------ Given data ------
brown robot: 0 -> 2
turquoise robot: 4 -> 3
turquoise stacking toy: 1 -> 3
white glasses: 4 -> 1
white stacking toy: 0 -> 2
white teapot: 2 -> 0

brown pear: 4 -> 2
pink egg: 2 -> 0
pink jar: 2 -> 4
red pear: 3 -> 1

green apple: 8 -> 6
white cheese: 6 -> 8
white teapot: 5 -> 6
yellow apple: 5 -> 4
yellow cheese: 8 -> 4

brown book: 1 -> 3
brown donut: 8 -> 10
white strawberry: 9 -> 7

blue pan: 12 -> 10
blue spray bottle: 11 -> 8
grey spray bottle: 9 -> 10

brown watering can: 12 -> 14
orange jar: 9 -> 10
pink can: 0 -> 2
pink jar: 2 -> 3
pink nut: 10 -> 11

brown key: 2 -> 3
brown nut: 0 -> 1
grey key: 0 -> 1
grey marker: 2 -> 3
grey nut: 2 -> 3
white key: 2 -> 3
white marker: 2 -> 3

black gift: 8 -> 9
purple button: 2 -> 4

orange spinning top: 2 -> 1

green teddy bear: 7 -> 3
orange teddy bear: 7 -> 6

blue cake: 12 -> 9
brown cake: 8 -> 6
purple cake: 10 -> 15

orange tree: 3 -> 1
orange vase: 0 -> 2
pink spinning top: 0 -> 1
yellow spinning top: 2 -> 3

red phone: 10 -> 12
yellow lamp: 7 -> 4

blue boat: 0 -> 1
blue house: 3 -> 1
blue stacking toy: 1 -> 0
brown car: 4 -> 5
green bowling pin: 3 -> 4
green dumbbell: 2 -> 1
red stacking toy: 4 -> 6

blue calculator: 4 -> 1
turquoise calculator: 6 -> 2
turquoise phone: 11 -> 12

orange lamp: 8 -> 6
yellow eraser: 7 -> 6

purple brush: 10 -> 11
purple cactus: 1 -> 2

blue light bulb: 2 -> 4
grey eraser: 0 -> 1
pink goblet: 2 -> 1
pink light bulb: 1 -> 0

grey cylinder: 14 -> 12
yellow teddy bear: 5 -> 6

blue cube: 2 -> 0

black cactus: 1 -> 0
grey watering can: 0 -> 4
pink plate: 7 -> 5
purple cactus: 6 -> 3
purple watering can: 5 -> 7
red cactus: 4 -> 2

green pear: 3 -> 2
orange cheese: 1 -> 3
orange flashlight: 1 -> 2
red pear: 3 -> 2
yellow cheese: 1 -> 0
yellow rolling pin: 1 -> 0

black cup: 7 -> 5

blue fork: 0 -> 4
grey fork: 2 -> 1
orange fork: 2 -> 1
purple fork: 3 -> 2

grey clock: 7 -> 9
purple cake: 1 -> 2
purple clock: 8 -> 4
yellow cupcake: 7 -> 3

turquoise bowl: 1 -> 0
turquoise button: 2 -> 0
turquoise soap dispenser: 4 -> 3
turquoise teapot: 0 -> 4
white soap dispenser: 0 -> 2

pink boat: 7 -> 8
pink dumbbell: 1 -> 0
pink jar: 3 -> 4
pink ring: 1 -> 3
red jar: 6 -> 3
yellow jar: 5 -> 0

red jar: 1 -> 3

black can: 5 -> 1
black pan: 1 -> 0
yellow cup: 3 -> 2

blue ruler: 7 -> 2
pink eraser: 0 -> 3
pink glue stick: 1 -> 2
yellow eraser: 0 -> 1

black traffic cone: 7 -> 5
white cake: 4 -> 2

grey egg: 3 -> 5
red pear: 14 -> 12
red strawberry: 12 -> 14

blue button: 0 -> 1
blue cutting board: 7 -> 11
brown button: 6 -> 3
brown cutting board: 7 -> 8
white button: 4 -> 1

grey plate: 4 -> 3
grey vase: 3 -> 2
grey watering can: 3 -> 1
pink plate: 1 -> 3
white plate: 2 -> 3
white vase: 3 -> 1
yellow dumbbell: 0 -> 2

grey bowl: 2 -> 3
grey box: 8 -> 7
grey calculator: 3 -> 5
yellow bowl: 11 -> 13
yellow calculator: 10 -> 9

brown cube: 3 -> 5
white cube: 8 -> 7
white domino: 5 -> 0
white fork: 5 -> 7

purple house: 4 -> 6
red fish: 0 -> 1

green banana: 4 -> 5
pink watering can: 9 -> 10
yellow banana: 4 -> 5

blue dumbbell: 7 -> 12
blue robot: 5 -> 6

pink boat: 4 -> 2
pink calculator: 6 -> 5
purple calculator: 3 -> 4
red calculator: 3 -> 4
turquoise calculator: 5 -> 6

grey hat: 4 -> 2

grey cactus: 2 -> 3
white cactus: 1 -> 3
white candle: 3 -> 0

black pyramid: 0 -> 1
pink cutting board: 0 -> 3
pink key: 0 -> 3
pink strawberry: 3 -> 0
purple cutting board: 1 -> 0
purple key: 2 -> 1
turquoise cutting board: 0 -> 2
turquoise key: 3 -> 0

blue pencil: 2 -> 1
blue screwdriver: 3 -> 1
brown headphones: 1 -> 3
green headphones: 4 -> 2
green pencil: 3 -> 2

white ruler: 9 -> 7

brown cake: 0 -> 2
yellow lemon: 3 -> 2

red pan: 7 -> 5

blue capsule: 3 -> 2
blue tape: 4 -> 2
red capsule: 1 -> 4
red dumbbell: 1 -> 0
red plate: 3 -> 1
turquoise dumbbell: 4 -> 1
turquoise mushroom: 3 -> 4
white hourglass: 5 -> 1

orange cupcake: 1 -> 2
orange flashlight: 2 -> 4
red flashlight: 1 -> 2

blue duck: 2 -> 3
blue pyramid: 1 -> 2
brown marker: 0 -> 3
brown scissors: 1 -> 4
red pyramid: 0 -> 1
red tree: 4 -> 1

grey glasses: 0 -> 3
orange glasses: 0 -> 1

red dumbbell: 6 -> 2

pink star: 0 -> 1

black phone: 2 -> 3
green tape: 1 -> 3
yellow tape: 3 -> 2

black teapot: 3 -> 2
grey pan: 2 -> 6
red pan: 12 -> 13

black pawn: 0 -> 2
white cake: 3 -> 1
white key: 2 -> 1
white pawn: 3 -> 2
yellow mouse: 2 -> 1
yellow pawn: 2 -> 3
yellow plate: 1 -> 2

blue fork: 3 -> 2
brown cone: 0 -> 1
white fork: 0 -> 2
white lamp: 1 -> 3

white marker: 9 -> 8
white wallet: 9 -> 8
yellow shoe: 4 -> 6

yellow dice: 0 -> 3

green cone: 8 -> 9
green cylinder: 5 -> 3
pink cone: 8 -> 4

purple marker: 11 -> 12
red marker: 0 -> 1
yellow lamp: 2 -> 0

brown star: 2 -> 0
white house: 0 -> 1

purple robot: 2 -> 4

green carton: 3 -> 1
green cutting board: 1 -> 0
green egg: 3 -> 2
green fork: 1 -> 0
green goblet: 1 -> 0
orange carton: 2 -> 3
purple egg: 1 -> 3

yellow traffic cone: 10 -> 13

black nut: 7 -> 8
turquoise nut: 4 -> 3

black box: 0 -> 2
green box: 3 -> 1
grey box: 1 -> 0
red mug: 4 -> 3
------
Your task is to collect every line above that contains the word "stacking".

▶ [Solved exercise]
turquoise stacking toy: 1 -> 3
white stacking toy: 0 -> 2
blue stacking toy: 1 -> 0
red stacking toy: 4 -> 6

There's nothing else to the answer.